>>>

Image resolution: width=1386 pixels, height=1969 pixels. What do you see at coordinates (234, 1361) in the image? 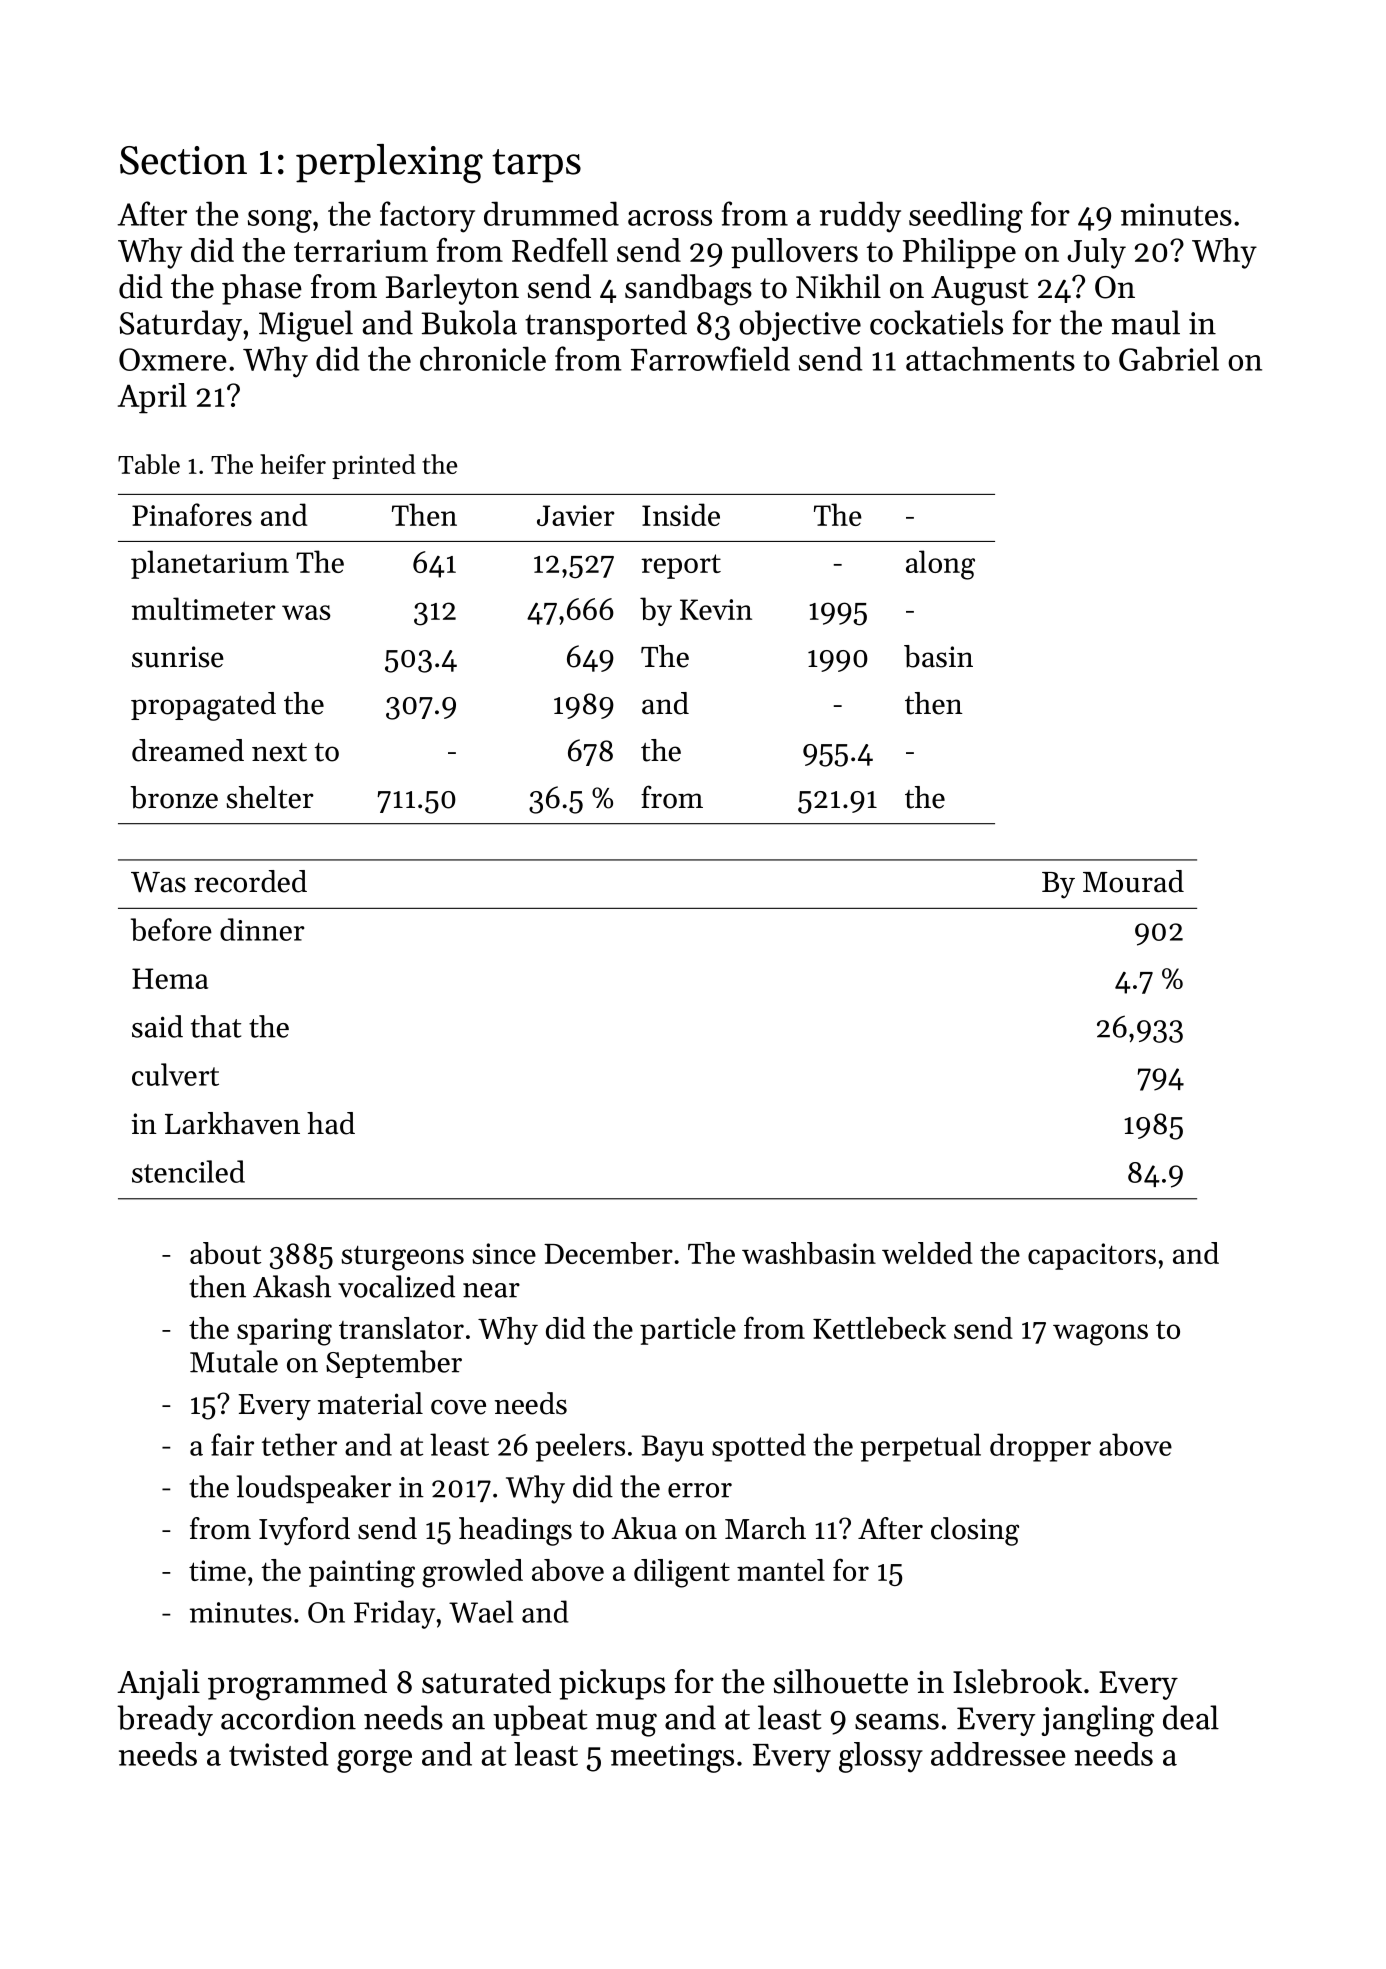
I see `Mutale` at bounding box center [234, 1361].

<<<
>>>

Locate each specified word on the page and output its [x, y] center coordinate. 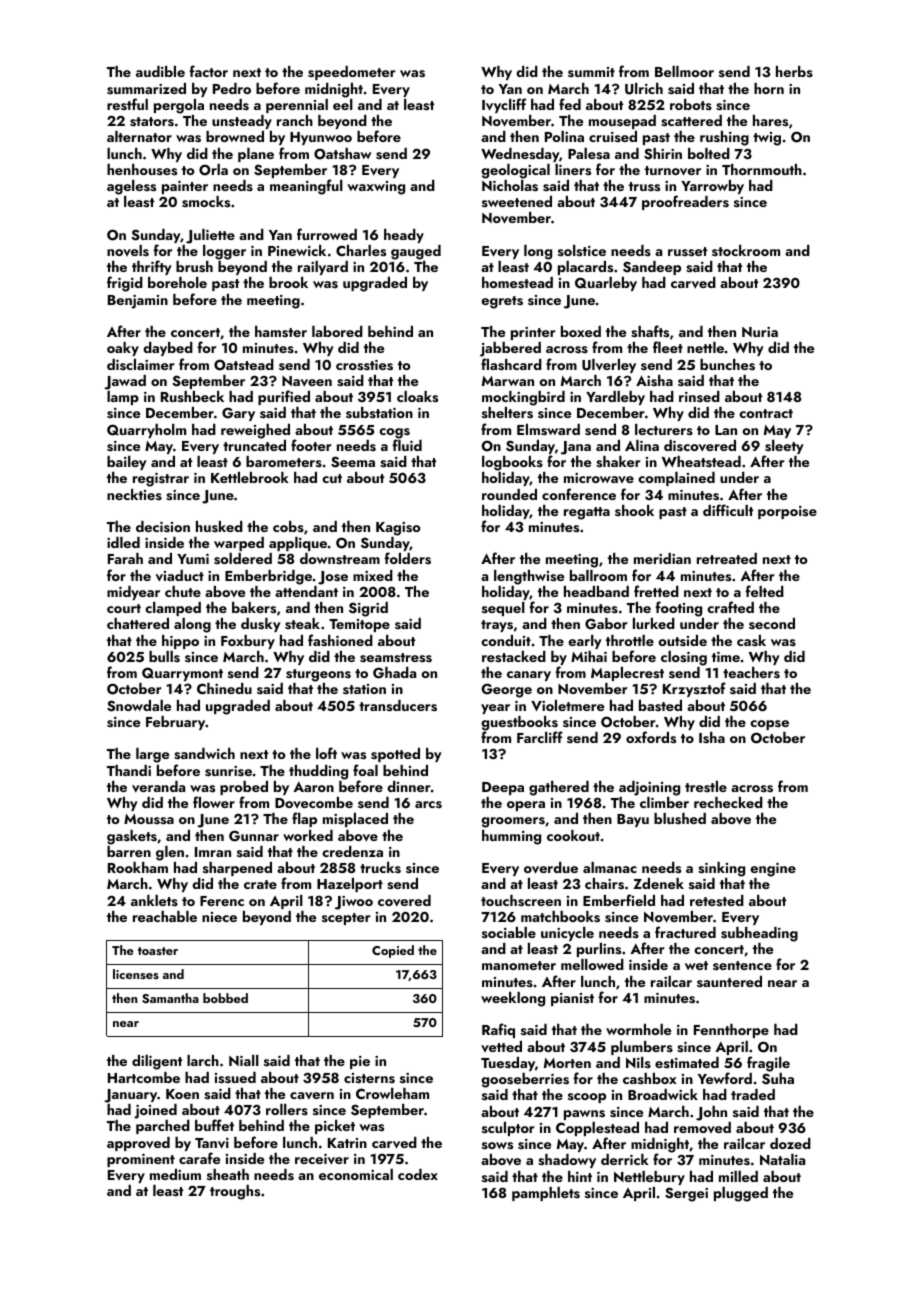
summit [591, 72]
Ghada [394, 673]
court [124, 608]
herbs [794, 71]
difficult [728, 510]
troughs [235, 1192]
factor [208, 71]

<<<
>>>

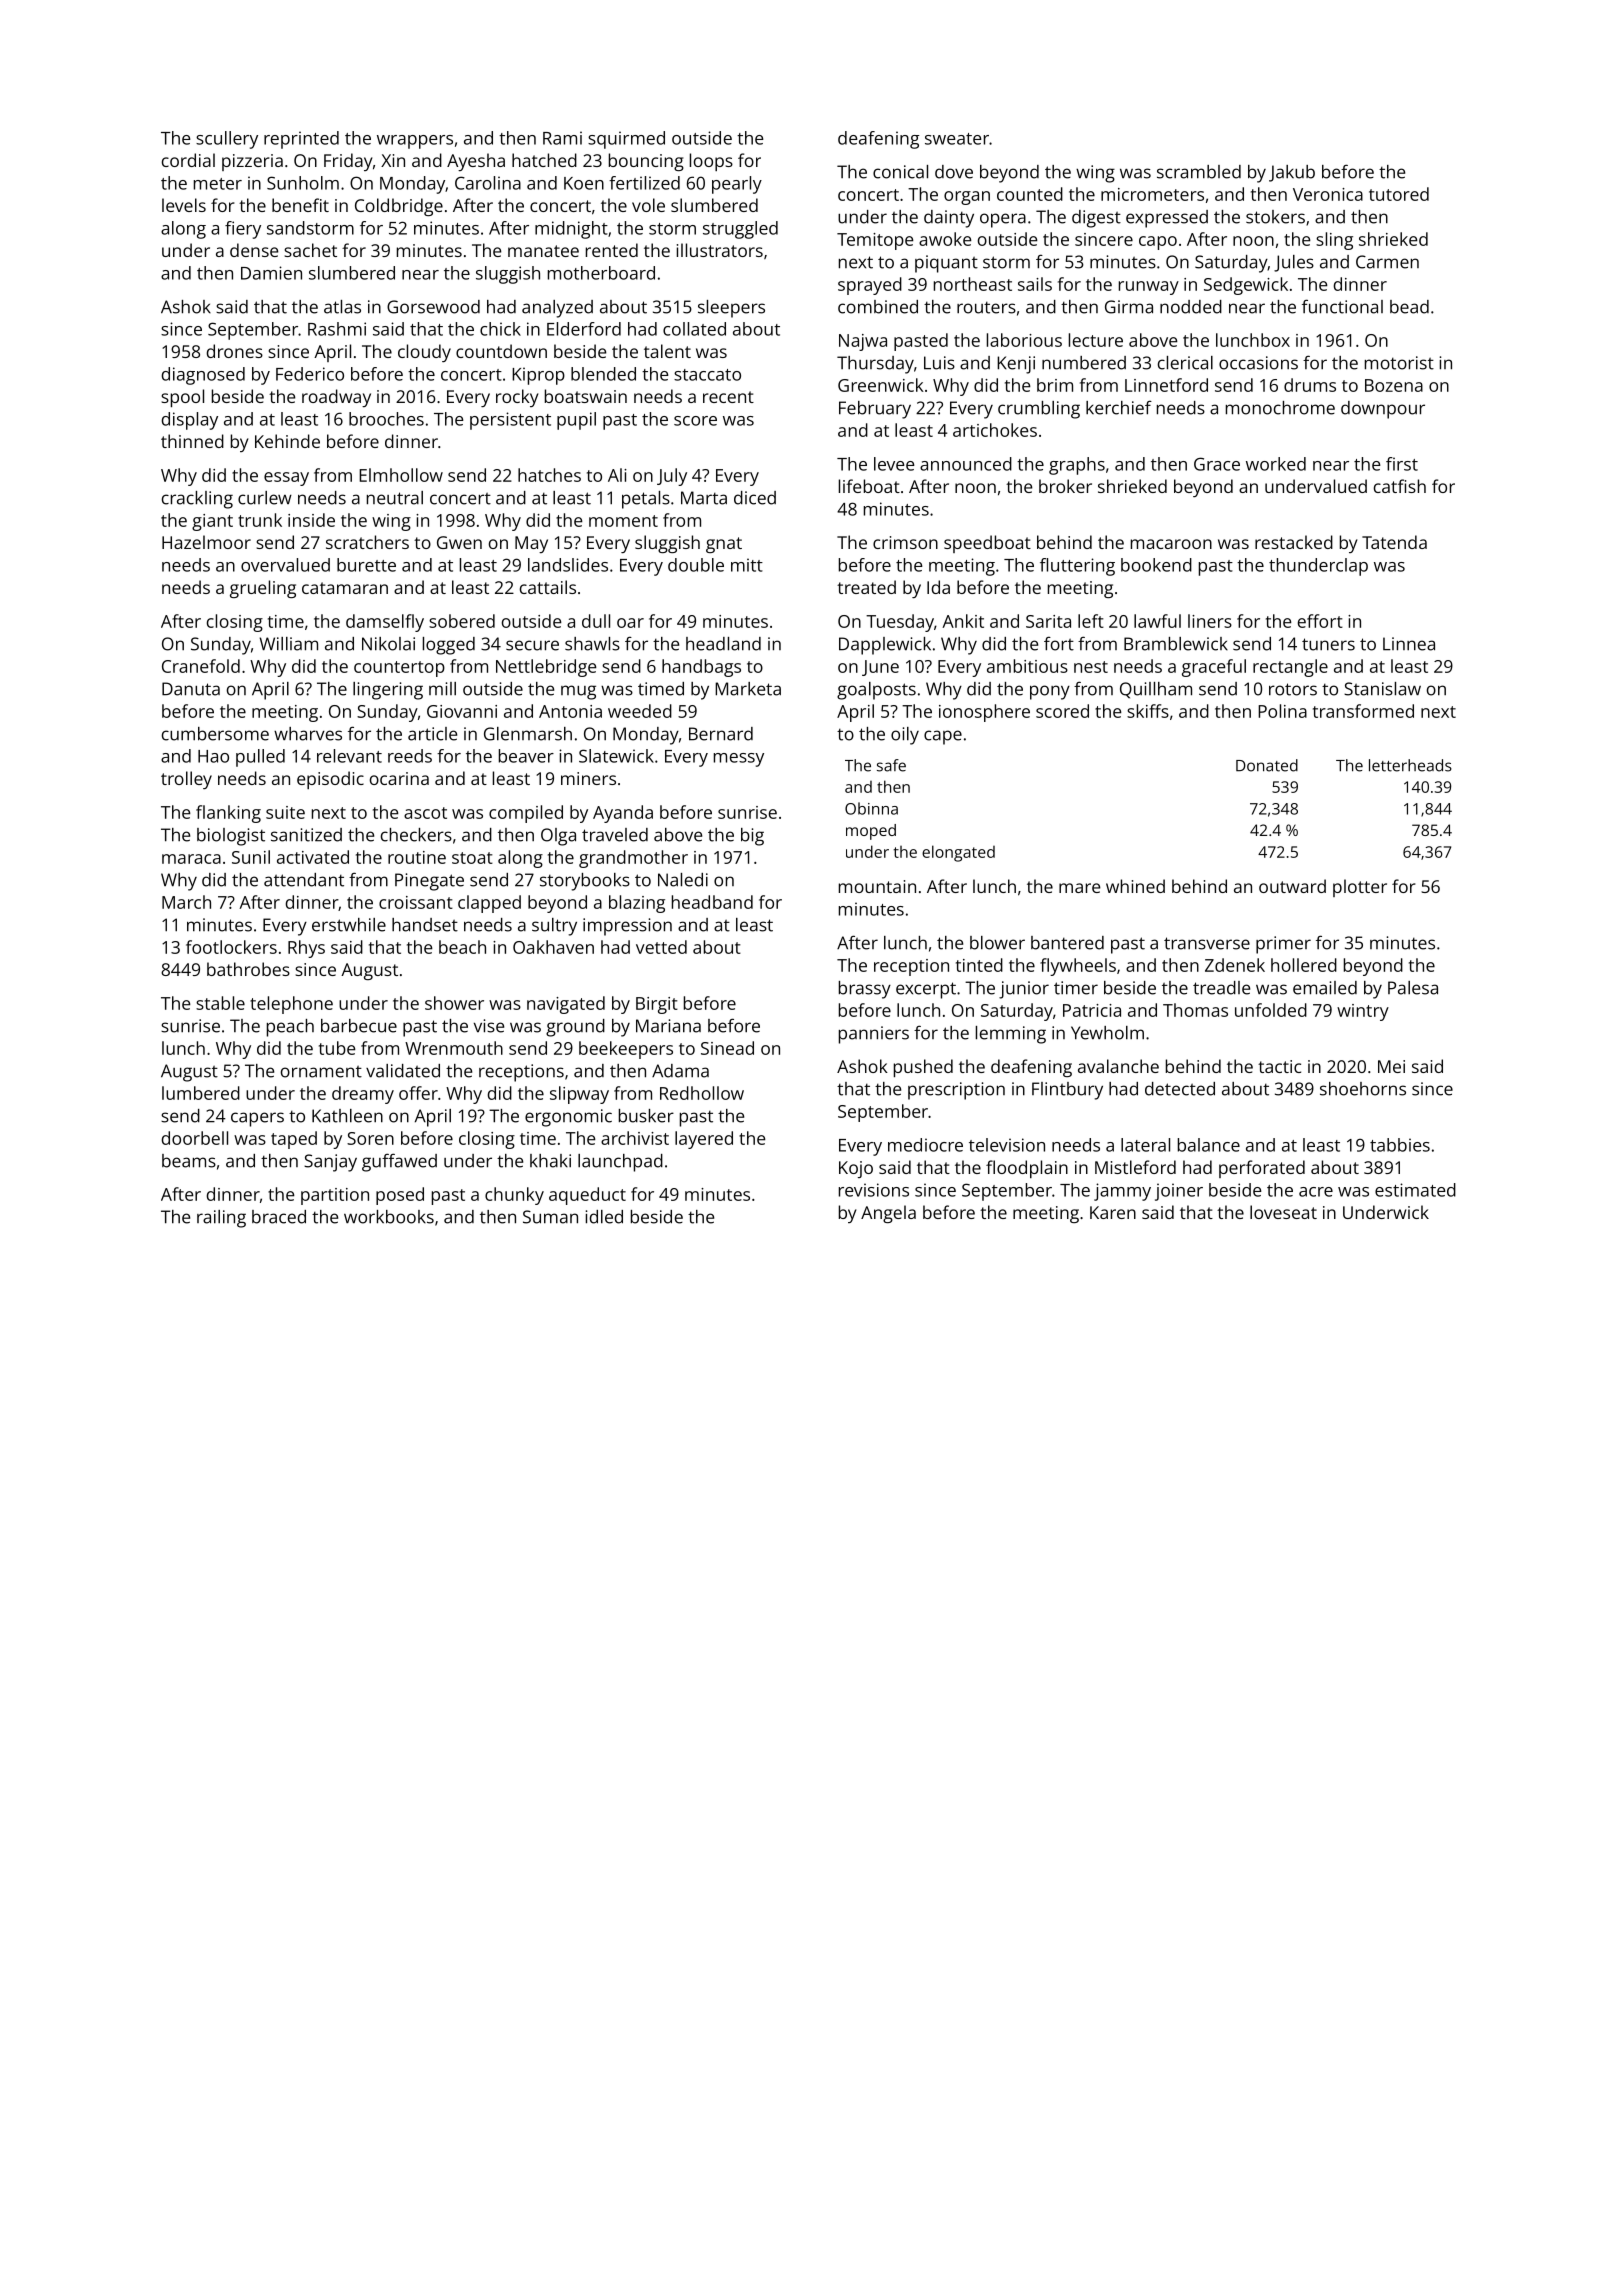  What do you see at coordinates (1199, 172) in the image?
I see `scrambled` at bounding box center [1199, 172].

<<<

** Task instructions **
Copy the part of the material that opens with the line containing "Locate each specified" and closes with the line containing "factor [208, 71]", keeping every line unchanged and leaving out the pictures.

** Correct response **
Locate each specified word on the page and output its [x, y] center coordinate. 
summit [591, 72]
Ghada [394, 673]
court [124, 608]
herbs [794, 71]
difficult [728, 510]
troughs [235, 1192]
factor [208, 71]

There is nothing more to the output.